*YOUR TASK*
Reproduce exactly, and nothing but, the lines between the one with "lime plate D10 level 3 -> none" and the end of the entries, both ends included.

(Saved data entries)
■ ■ ■

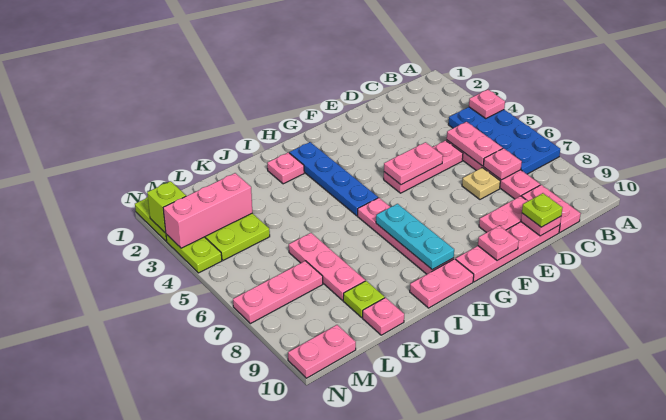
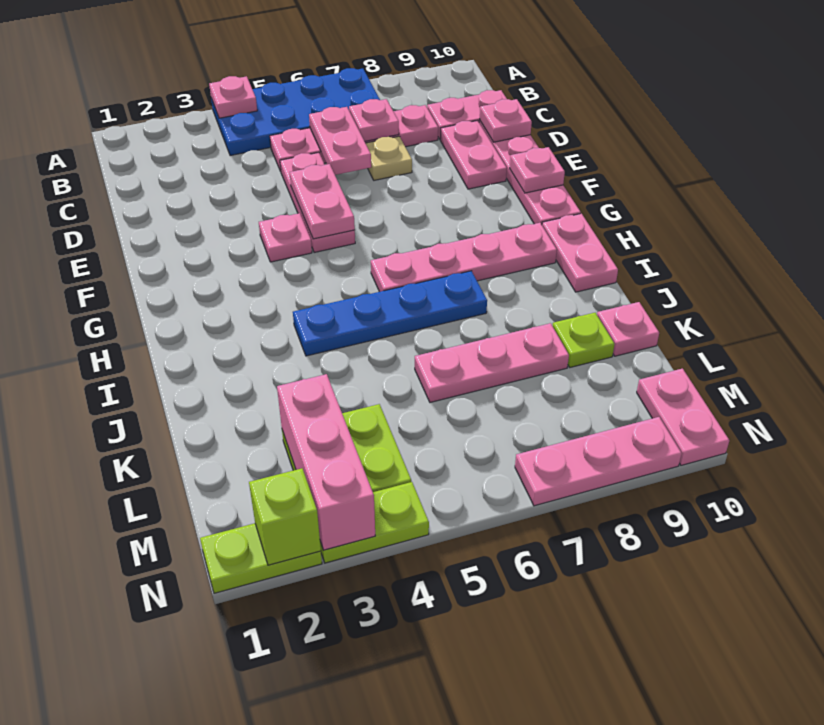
pink plate C5:C6 level 2 -> pink plate C6:D6 level 2
lime plate D10 level 3 -> none
blue plate H2:H5 level 1 -> blue plate I4:I7 level 1
cyan plate H7:H9 level 2 -> none
pink plate I2 level 1 -> pink plate F4 level 1
pink plate L7:N7 level 1 -> pink plate N7:N9 level 1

■ ■ ■

*ANSWER BELOW*
lime plate D10 level 3 -> none
blue plate H2:H5 level 1 -> blue plate I4:I7 level 1
cyan plate H7:H9 level 2 -> none
pink plate I2 level 1 -> pink plate F4 level 1
pink plate L7:N7 level 1 -> pink plate N7:N9 level 1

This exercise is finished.